◆ **WORK ORDER**
Locate the lines of the listing below that hold "black", then copy each of them.

◆ **SOURCE RECORDS**
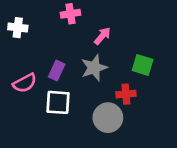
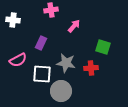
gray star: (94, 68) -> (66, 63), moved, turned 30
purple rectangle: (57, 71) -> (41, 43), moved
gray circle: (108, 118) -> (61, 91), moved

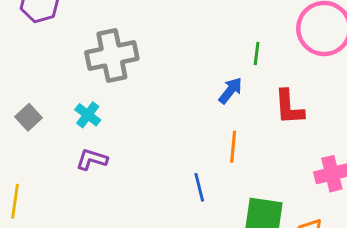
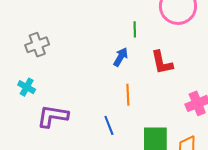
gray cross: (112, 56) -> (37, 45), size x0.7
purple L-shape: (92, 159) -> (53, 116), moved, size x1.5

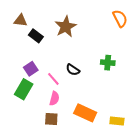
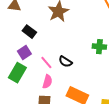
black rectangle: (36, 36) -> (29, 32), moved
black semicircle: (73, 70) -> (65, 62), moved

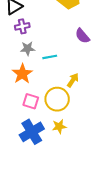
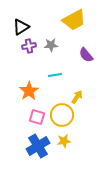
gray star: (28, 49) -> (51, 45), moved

◆ **EXERCISE RESULT**
black rectangle: (36, 36) -> (29, 32), moved
black semicircle: (73, 70) -> (65, 62), moved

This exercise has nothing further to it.